>>

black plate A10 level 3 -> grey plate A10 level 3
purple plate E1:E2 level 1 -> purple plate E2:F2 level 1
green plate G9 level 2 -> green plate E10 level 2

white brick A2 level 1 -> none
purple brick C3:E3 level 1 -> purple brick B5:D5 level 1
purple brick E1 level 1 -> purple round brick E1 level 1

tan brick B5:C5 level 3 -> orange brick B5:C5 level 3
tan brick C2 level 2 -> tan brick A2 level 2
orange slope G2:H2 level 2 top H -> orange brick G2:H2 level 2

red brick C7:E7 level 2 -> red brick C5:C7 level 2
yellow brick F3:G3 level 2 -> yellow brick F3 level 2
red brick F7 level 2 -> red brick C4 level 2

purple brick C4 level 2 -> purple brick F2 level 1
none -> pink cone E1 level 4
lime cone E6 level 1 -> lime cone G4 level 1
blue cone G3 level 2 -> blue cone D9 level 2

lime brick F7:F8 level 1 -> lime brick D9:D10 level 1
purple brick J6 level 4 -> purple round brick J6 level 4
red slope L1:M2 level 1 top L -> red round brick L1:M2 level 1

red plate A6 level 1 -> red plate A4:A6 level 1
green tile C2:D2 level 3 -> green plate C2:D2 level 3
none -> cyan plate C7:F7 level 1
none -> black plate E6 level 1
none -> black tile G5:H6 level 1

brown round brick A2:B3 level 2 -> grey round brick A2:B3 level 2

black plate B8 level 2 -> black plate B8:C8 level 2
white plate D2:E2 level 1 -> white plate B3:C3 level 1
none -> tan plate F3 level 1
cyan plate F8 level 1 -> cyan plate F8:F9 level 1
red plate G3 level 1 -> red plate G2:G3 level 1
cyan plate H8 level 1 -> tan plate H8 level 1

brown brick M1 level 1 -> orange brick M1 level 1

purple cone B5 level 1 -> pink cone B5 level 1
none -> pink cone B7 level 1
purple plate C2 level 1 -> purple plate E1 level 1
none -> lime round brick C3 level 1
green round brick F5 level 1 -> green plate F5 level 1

<<

BRIEF:
Starting with the first line of the data above, copy each line exactly until you reach the line with "purple brick C3:E3"; include that line as well.

ANSWER SPACE:
black plate A10 level 3 -> grey plate A10 level 3
purple plate E1:E2 level 1 -> purple plate E2:F2 level 1
green plate G9 level 2 -> green plate E10 level 2

white brick A2 level 1 -> none
purple brick C3:E3 level 1 -> purple brick B5:D5 level 1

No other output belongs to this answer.